**ABOUT THIS EXERCISE:** Your copy should hold exactly the lines from the beginning of the listing below through the line with "R2: 4.7k (COM, N_5) -> 4.7k (+9V, N_5)", without any pictures.
MATERIAL PROVIDED below:
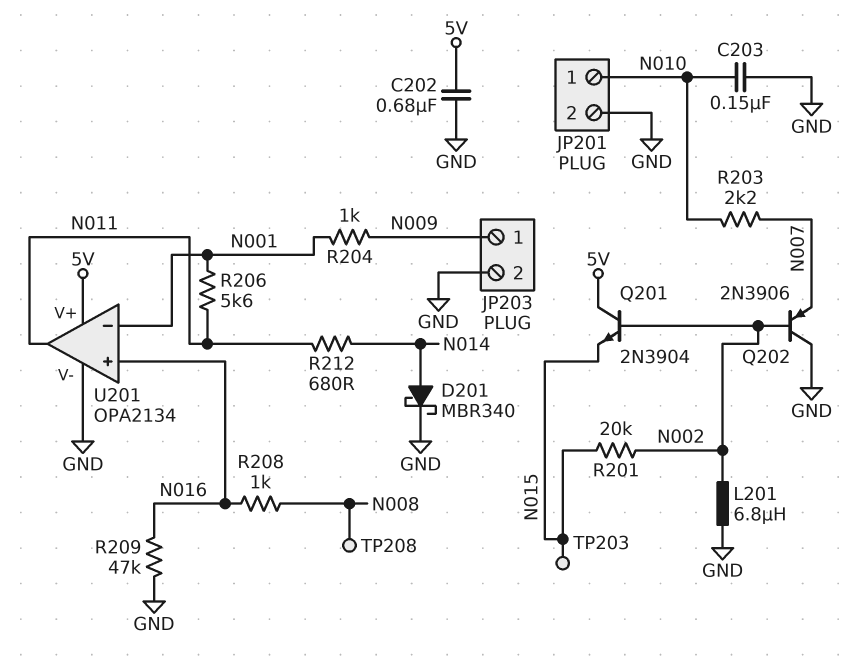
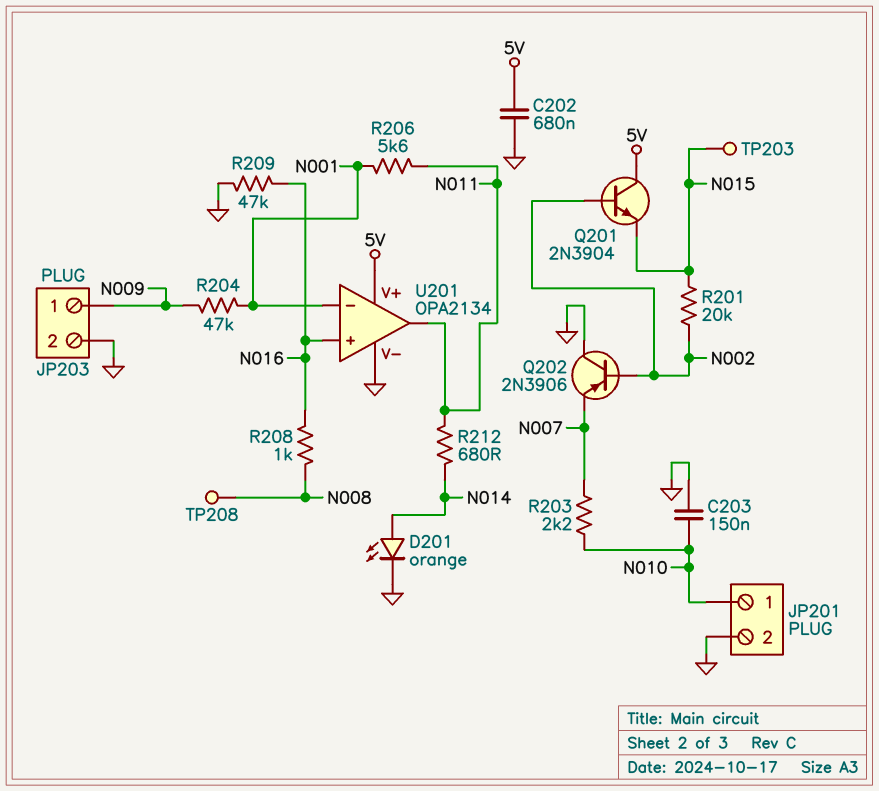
D201: schottky MBR340 (A N014, K GND) -> LED orange (A N014, K GND)
L201: 6.8uH (GND, N002) -> none
R204: 1k (N001, N009) -> 47k (N001, N009)

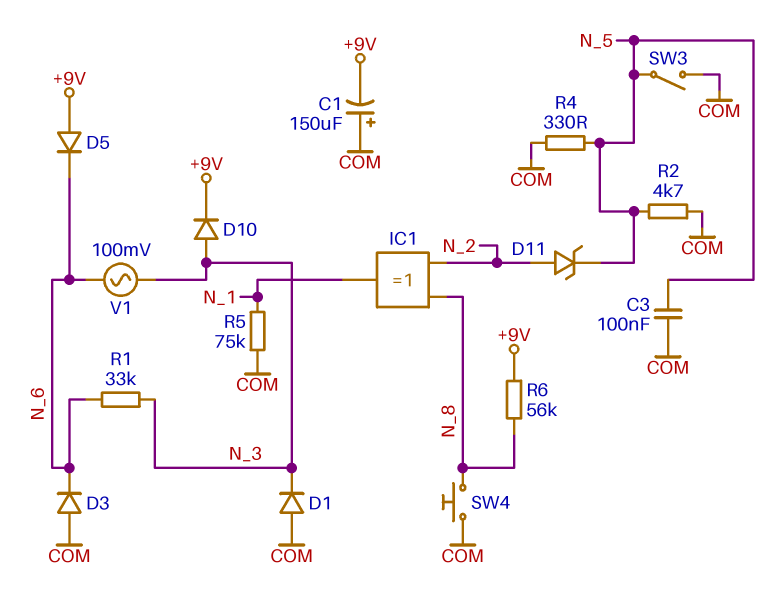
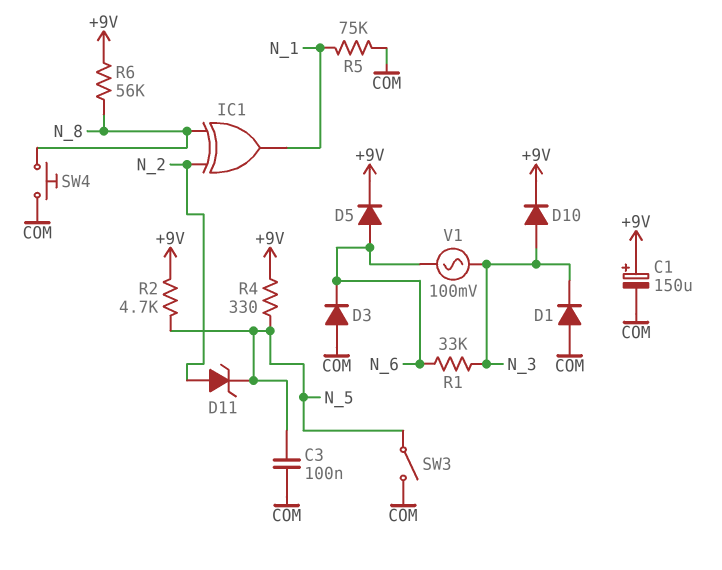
C1: 150uF (plus COM, minus +9V) -> 150uF (plus +9V, minus COM)
D5: diode (A +9V, K N_6) -> diode (A N_6, K +9V)
R2: 4.7k (COM, N_5) -> 4.7k (+9V, N_5)
R4: 330 (COM, N_5) -> 330 (+9V, N_5)

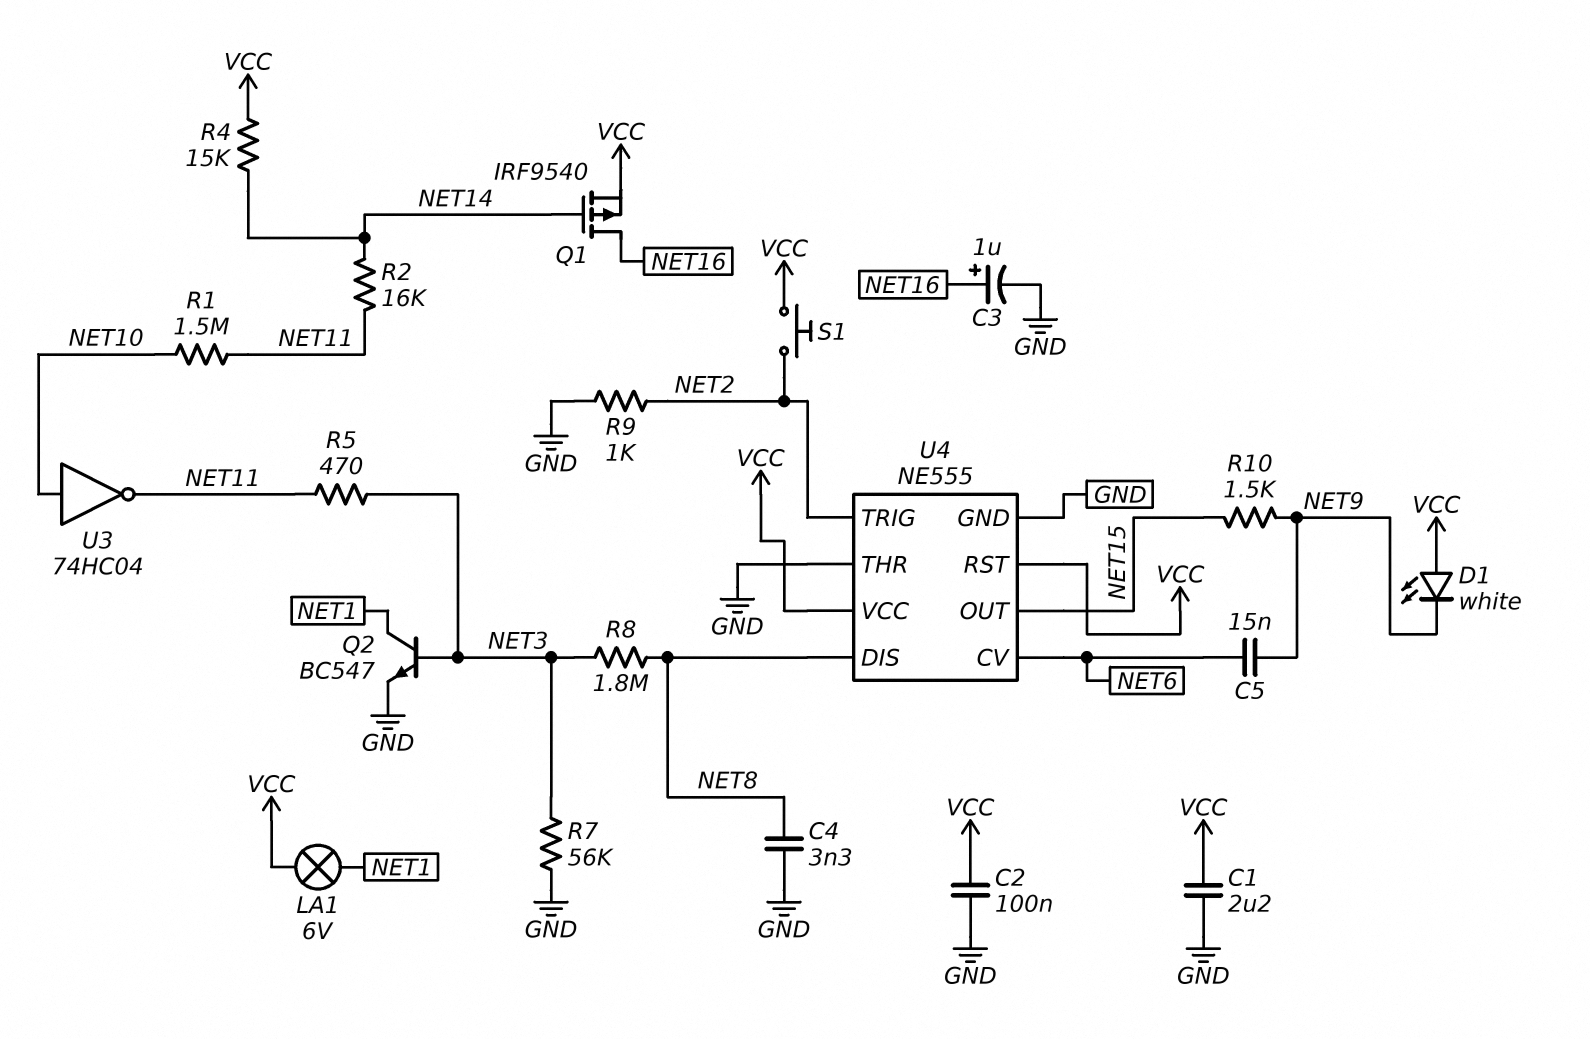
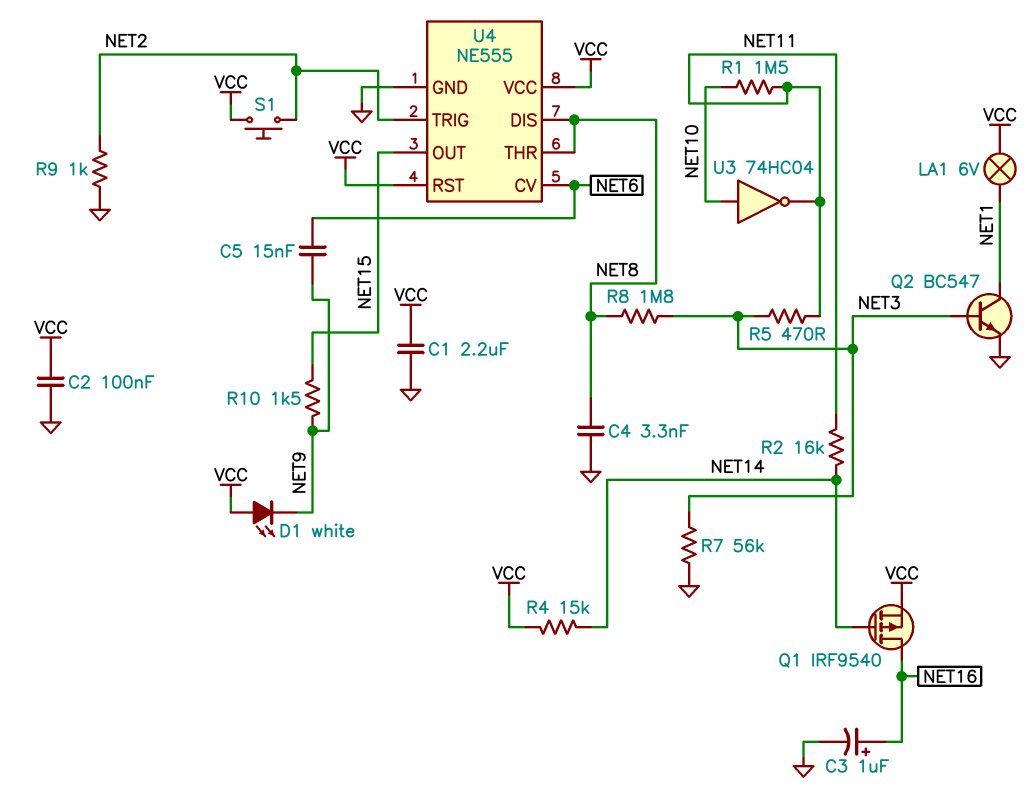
U4 pin THR: GND -> NET8

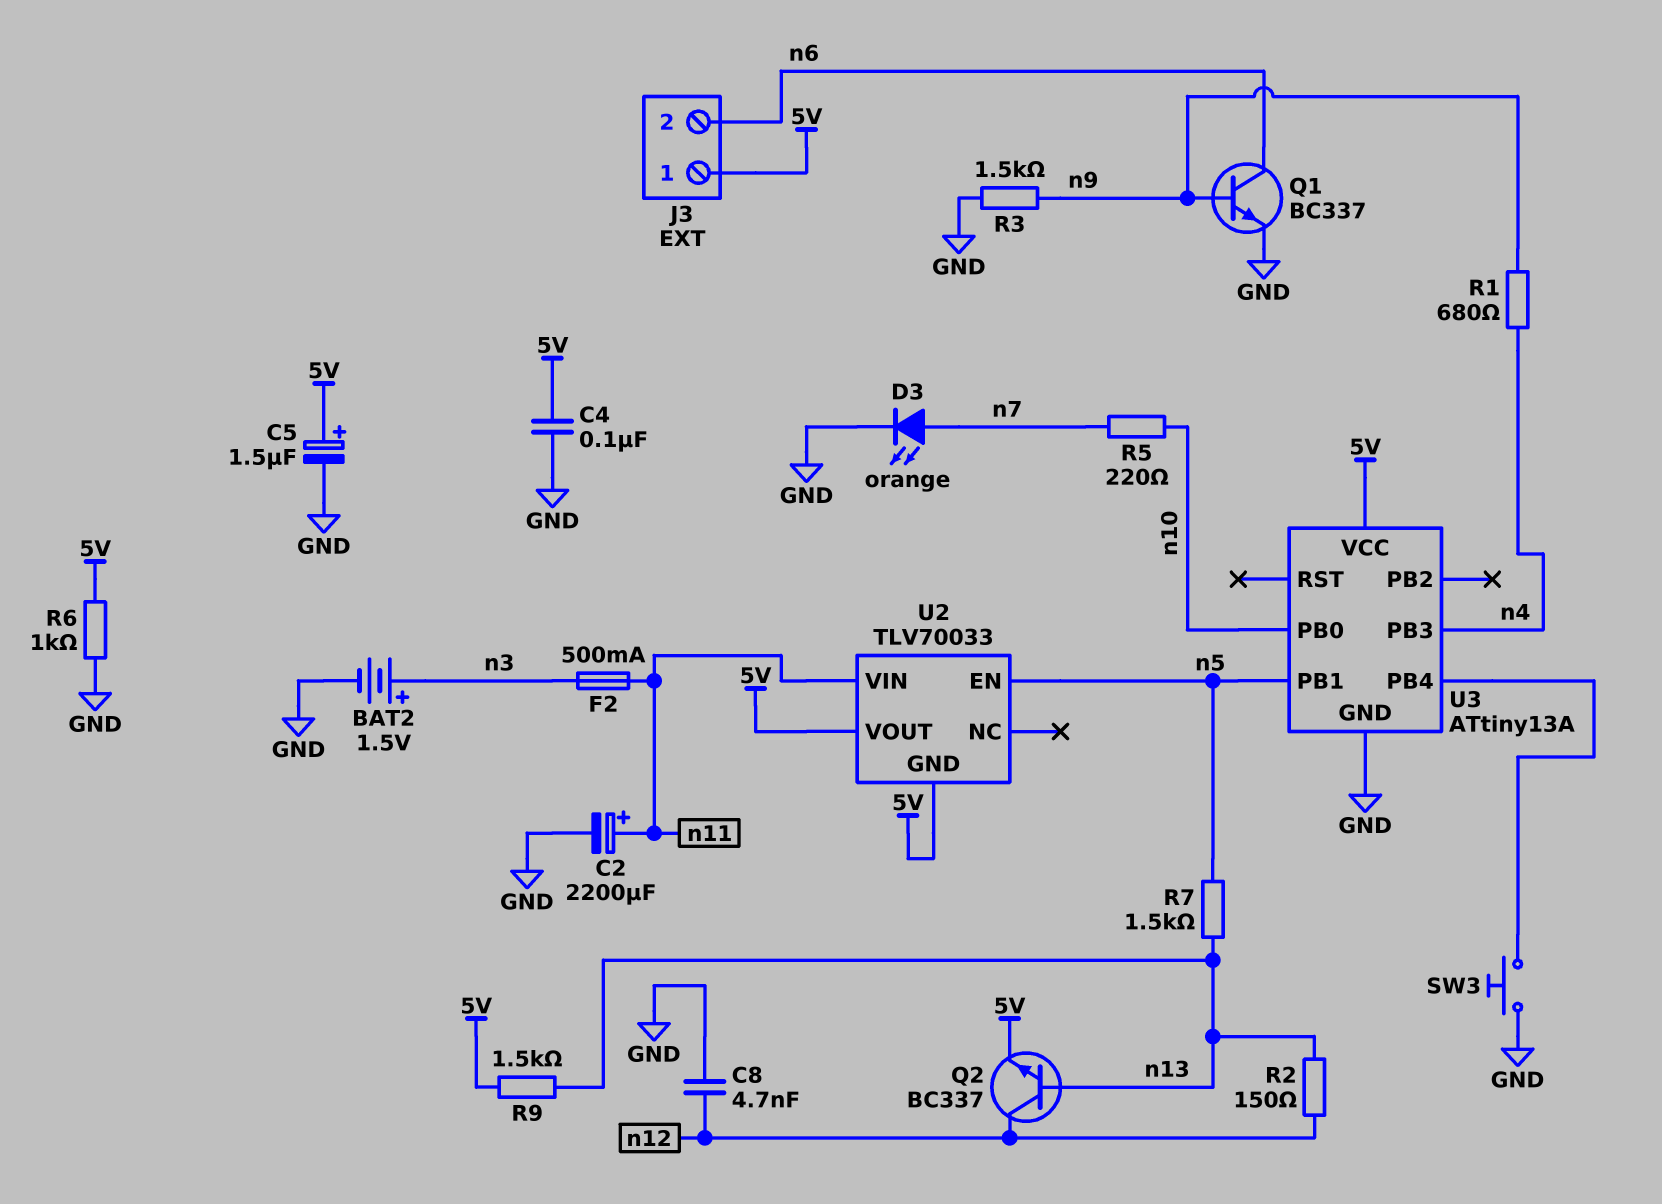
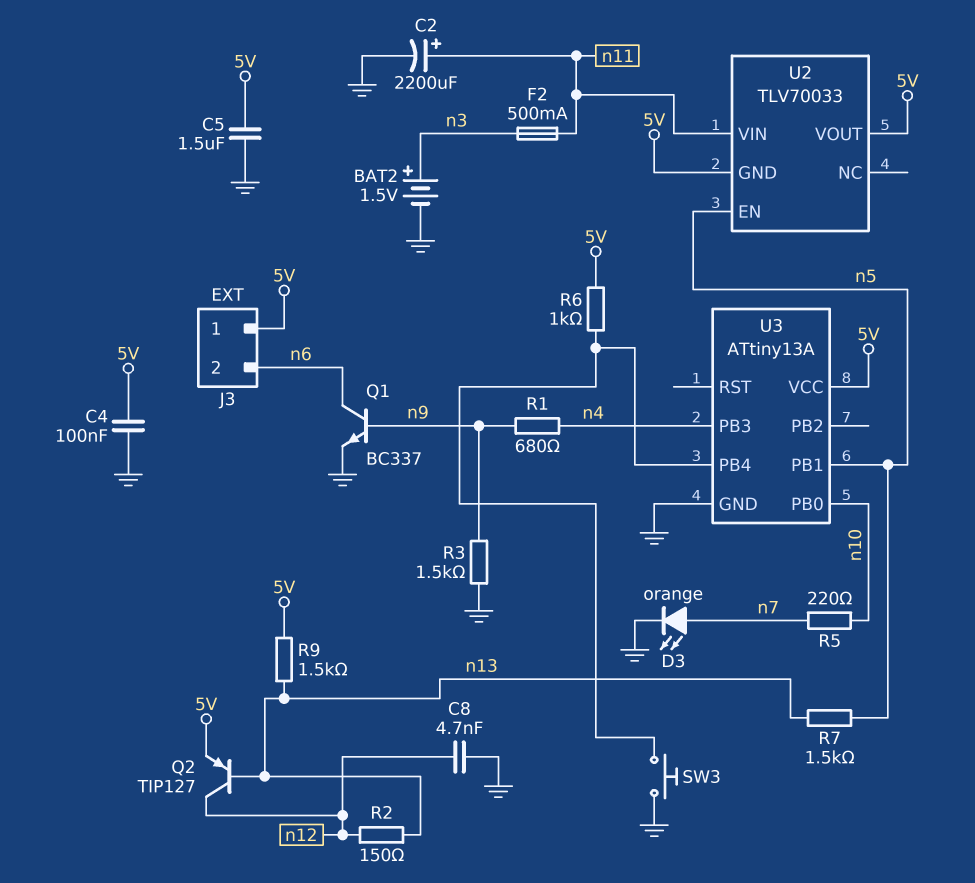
C5: 1.5uF (plus 5V, minus GND) -> 1.5uF (5V, GND)
Q2: NPN BC337 (B n13, C n12, E 5V) -> PNP TIP127 (B n13, C n12, E 5V)
R6: 1k (5V, GND) -> 1k (5V, U3/PB4)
End of MATERIAL PROVIDED.
**THE COMPLETED TASK:**
D201: schottky MBR340 (A N014, K GND) -> LED orange (A N014, K GND)
L201: 6.8uH (GND, N002) -> none
R204: 1k (N001, N009) -> 47k (N001, N009)

C1: 150uF (plus COM, minus +9V) -> 150uF (plus +9V, minus COM)
D5: diode (A +9V, K N_6) -> diode (A N_6, K +9V)
R2: 4.7k (COM, N_5) -> 4.7k (+9V, N_5)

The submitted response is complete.